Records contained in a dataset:
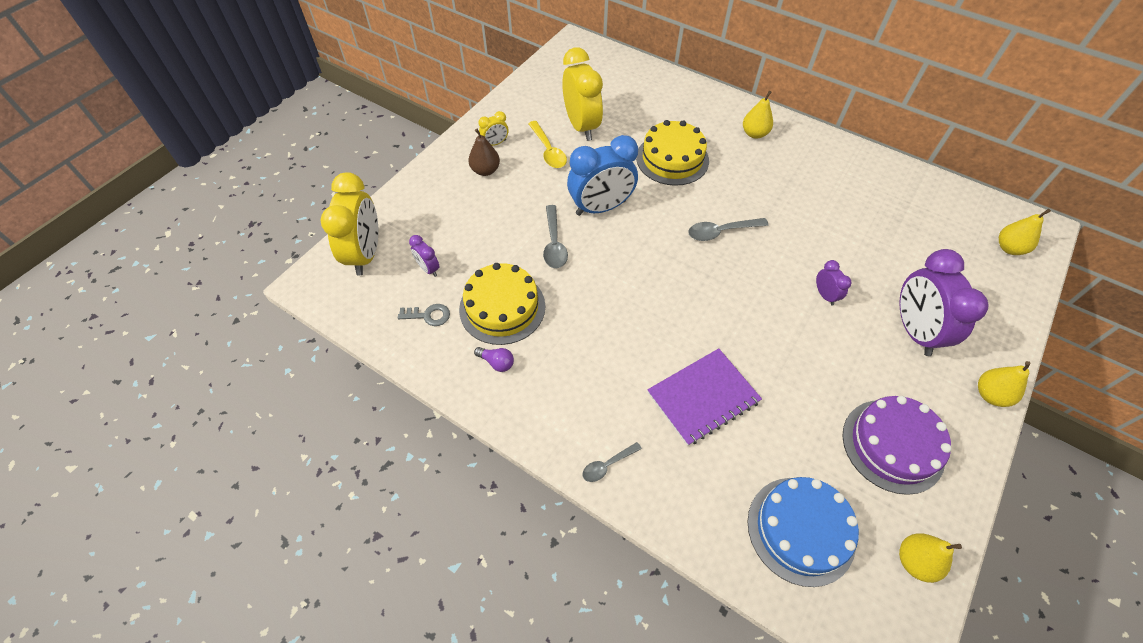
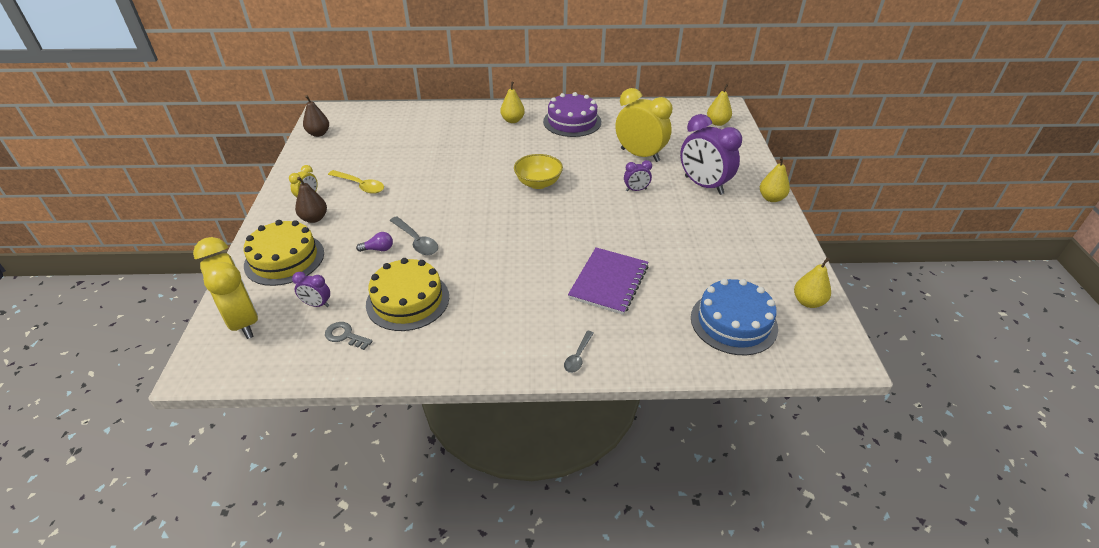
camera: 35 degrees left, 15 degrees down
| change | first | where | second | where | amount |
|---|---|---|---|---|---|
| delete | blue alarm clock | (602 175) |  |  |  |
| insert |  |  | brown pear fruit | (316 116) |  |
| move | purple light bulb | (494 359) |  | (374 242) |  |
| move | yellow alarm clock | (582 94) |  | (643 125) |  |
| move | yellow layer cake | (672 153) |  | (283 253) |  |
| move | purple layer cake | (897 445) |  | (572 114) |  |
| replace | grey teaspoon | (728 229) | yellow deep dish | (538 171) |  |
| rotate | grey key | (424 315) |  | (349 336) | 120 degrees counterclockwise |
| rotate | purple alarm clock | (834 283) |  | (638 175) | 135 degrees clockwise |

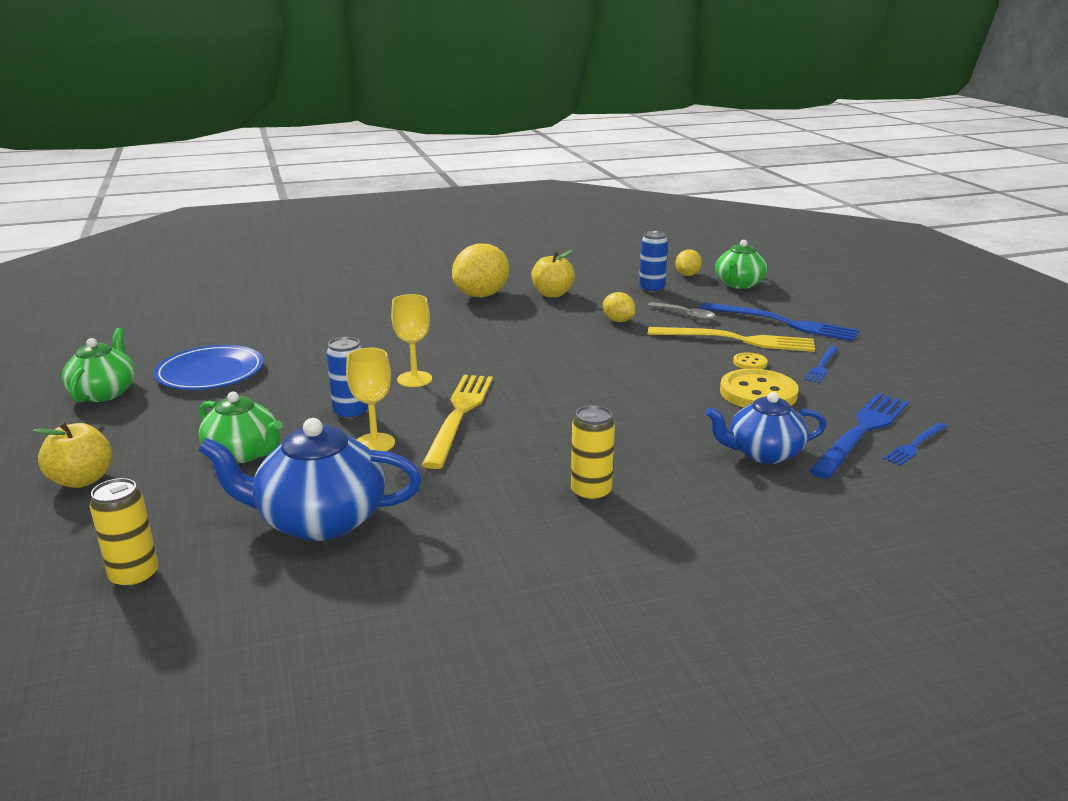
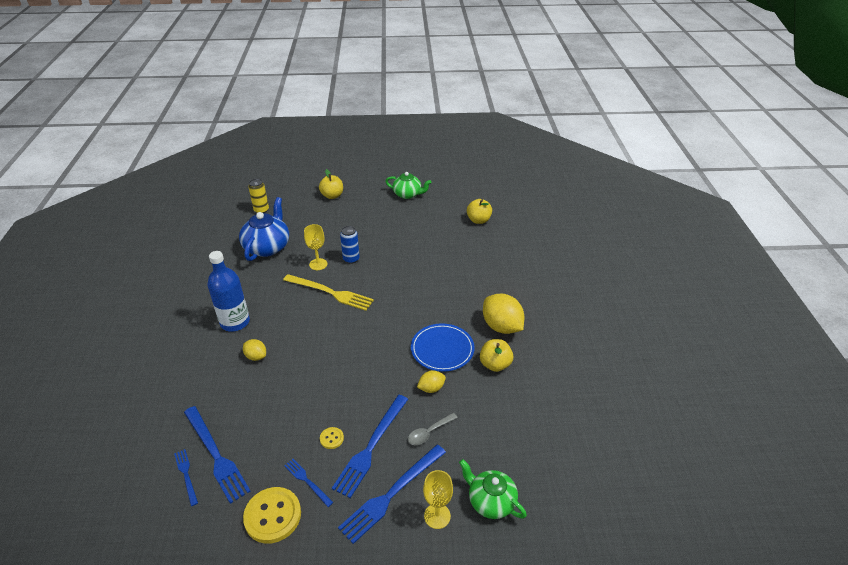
camera: 105 degrees right, 15 degrees up
| change | first | where | second | where | amount |
|---|---|---|---|---|---|
| delete | green teapot | (241 427) |  |  |  |
| delete | blue can | (653 262) |  |  |  |
| delete | blue teapot | (766 428) |  |  |  |
| insert |  |  | yellow apple fruit | (479 211) |  |
| move | blue dinner plate | (208 367) |  | (443 347) |  |
| move | yellow wine glass | (411 340) |  | (438 499) |  |
| move | yellow lemon | (688 262) |  | (254 350) |  |
| move | yellow shirt button | (759 388) |  | (272 515) |  |
| replace | yellow can | (593 453) | blue flask | (229 291) |  |
| recolor | yellow dinner fork | (731 339) | blue dinner fork | (370 446) |  |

YOUR ASSIGNMENT
Without copying the pictures, transcribe the entries exactly.

TASK RESPONSE
camera: 35 degrees left, 15 degrees down
| change | first | where | second | where | amount |
|---|---|---|---|---|---|
| delete | blue alarm clock | (602 175) |  |  |  |
| insert |  |  | brown pear fruit | (316 116) |  |
| move | purple light bulb | (494 359) |  | (374 242) |  |
| move | yellow alarm clock | (582 94) |  | (643 125) |  |
| move | yellow layer cake | (672 153) |  | (283 253) |  |
| move | purple layer cake | (897 445) |  | (572 114) |  |
| replace | grey teaspoon | (728 229) | yellow deep dish | (538 171) |  |
| rotate | grey key | (424 315) |  | (349 336) | 120 degrees counterclockwise |
| rotate | purple alarm clock | (834 283) |  | (638 175) | 135 degrees clockwise |

camera: 105 degrees right, 15 degrees up
| change | first | where | second | where | amount |
|---|---|---|---|---|---|
| delete | green teapot | (241 427) |  |  |  |
| delete | blue can | (653 262) |  |  |  |
| delete | blue teapot | (766 428) |  |  |  |
| insert |  |  | yellow apple fruit | (479 211) |  |
| move | blue dinner plate | (208 367) |  | (443 347) |  |
| move | yellow wine glass | (411 340) |  | (438 499) |  |
| move | yellow lemon | (688 262) |  | (254 350) |  |
| move | yellow shirt button | (759 388) |  | (272 515) |  |
| replace | yellow can | (593 453) | blue flask | (229 291) |  |
| recolor | yellow dinner fork | (731 339) | blue dinner fork | (370 446) |  |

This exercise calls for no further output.